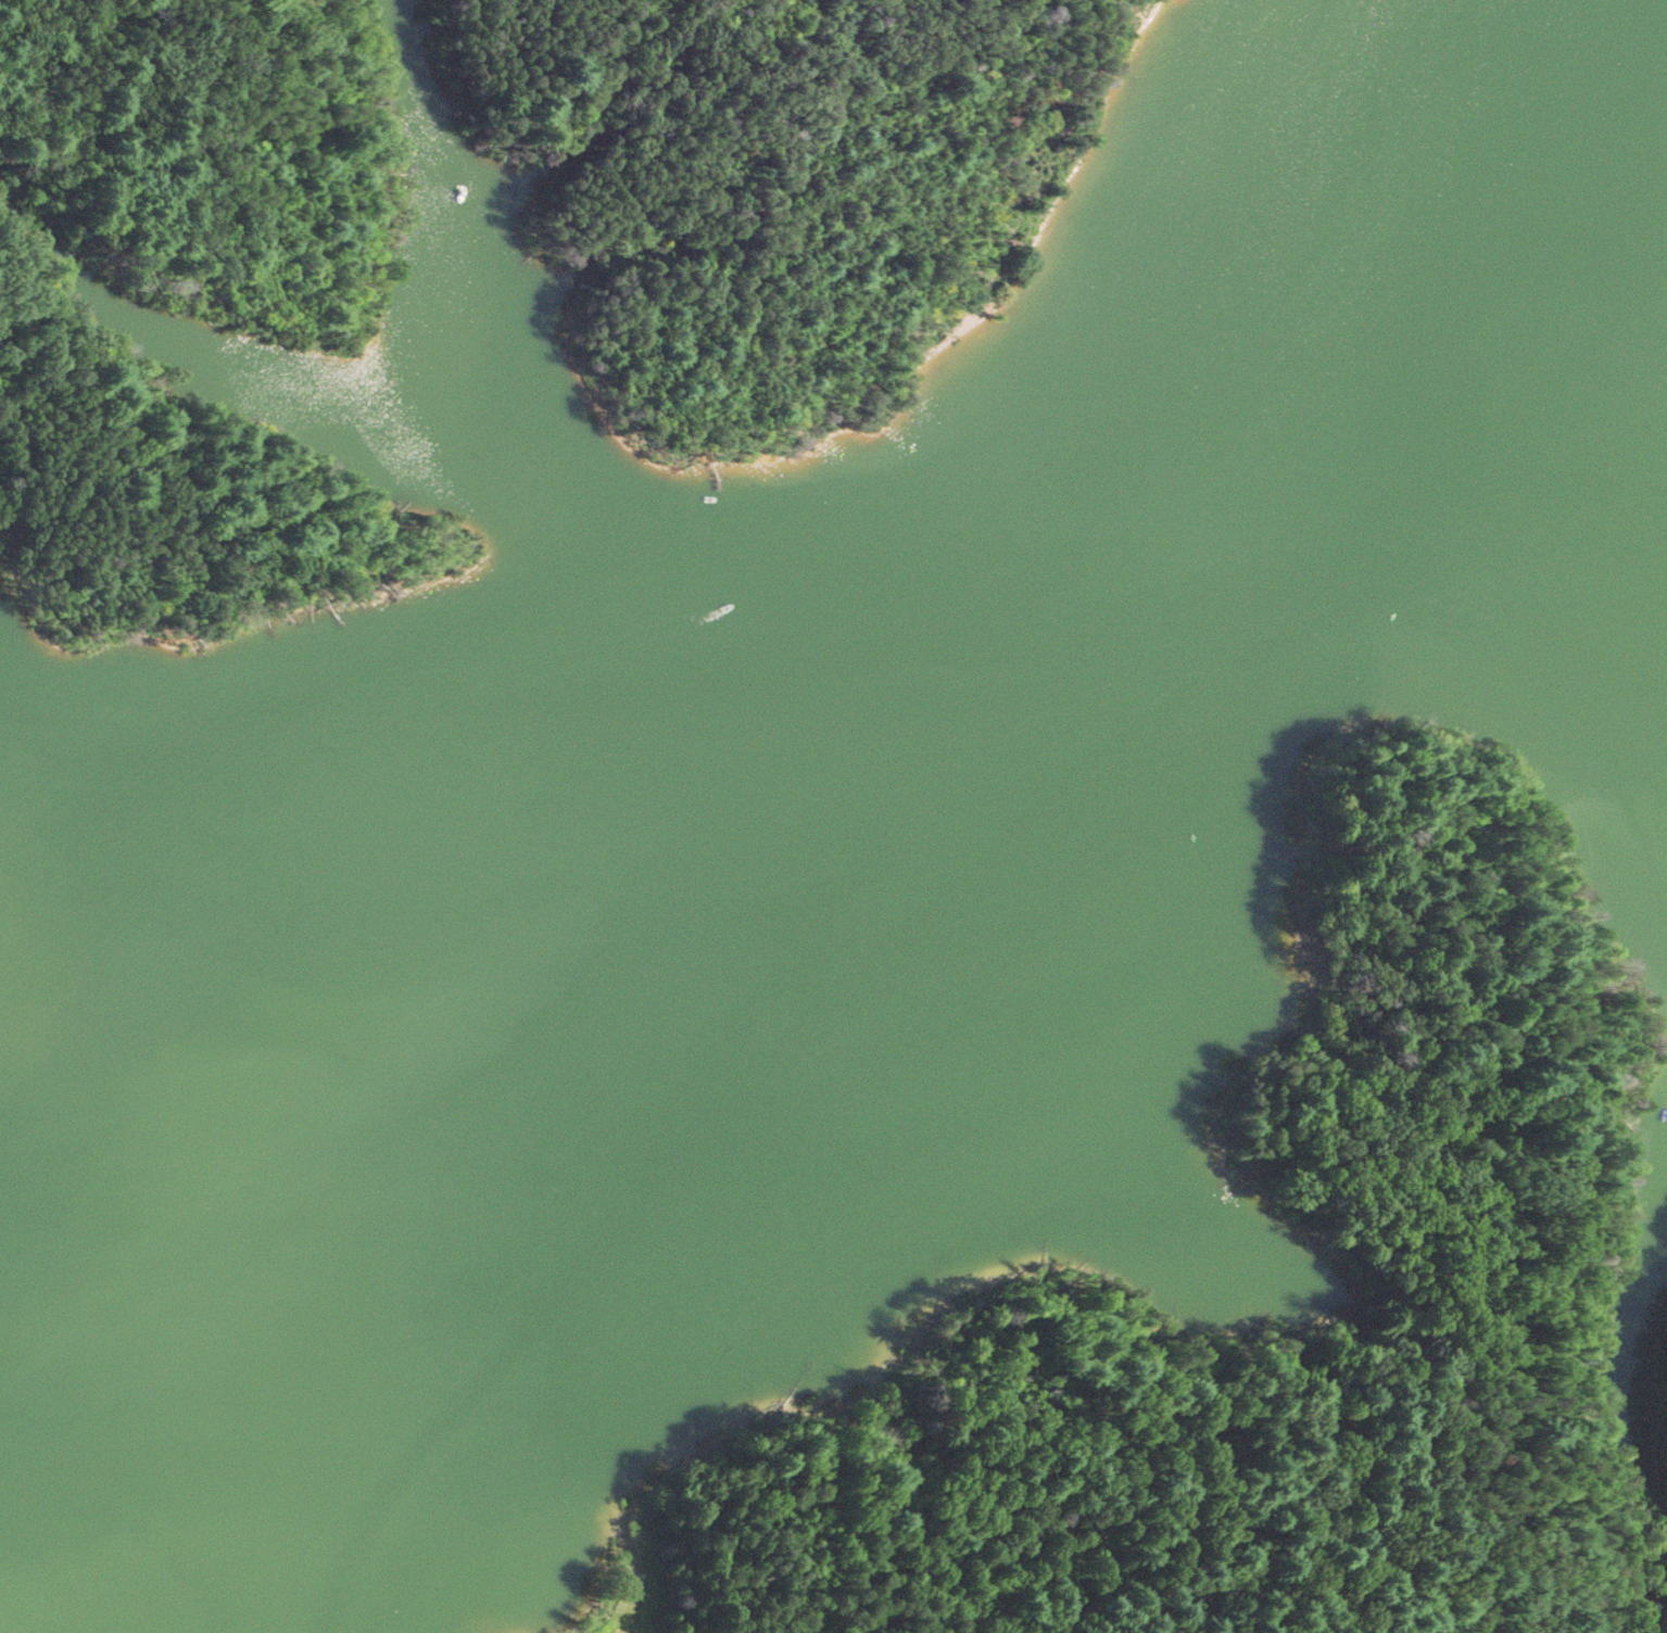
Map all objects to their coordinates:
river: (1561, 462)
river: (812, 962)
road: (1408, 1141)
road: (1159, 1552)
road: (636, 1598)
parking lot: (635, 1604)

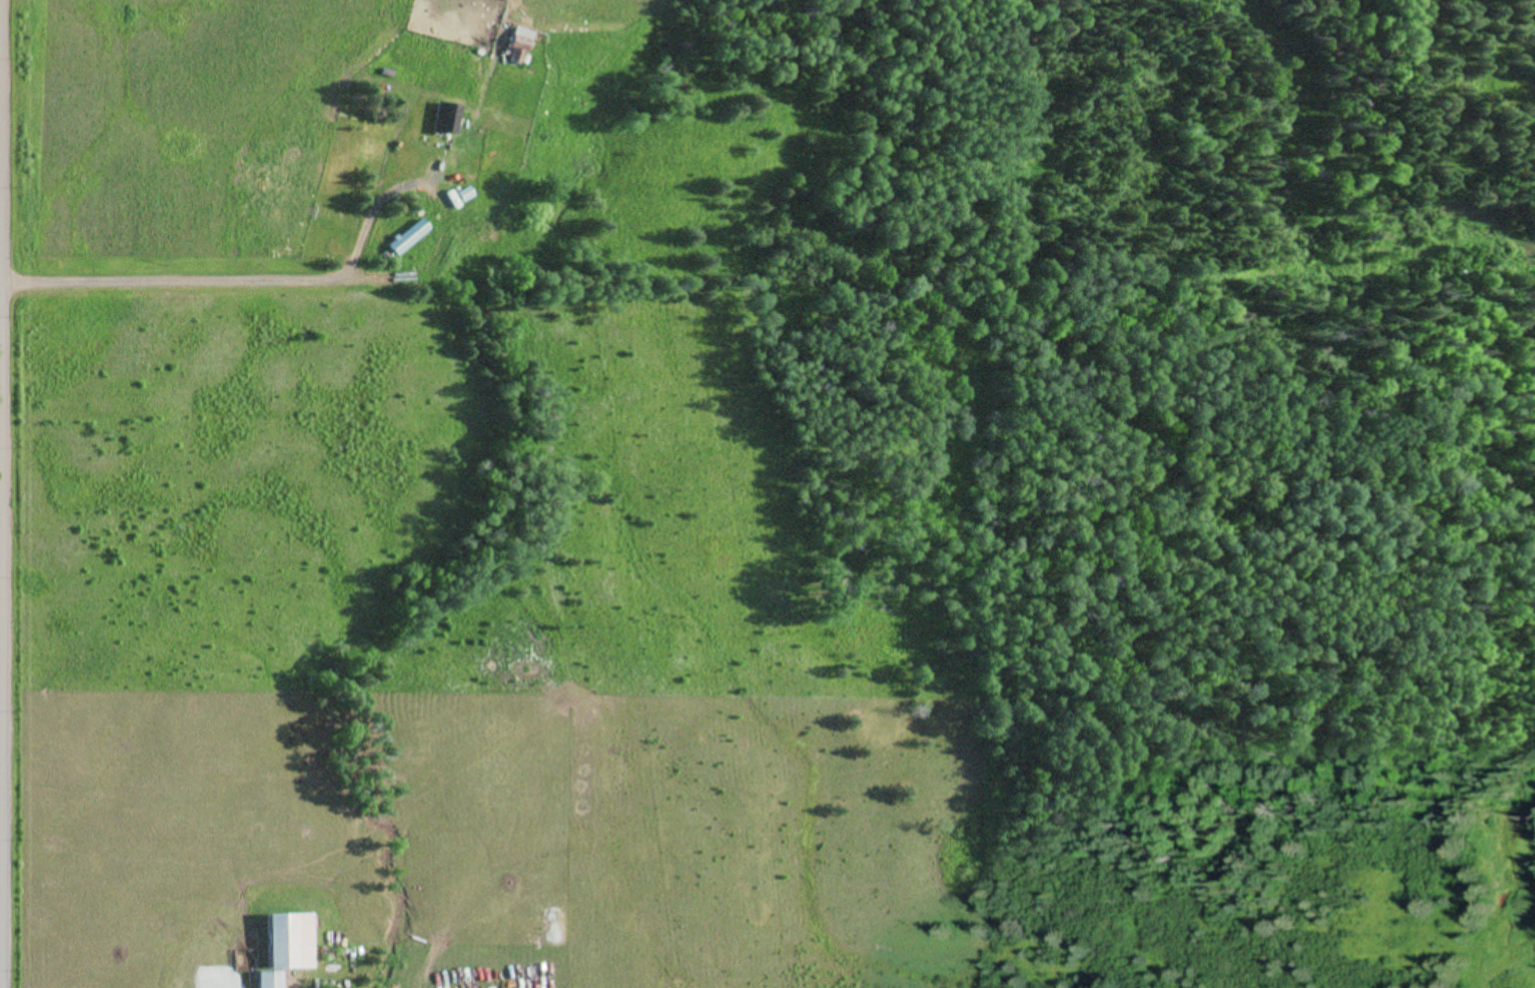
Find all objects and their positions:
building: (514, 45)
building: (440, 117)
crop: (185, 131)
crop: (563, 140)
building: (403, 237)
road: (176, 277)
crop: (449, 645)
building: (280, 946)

######

Exercise description :: Every entry above needs to be duplicated precisely, and none of the pictures should appear.

Answer section ::
Map all objects to their coordinates:
river: (1561, 462)
river: (812, 962)
road: (1408, 1141)
road: (1159, 1552)
road: (636, 1598)
parking lot: (635, 1604)

Find all objects and their positions:
building: (514, 45)
building: (440, 117)
crop: (185, 131)
crop: (563, 140)
building: (403, 237)
road: (176, 277)
crop: (449, 645)
building: (280, 946)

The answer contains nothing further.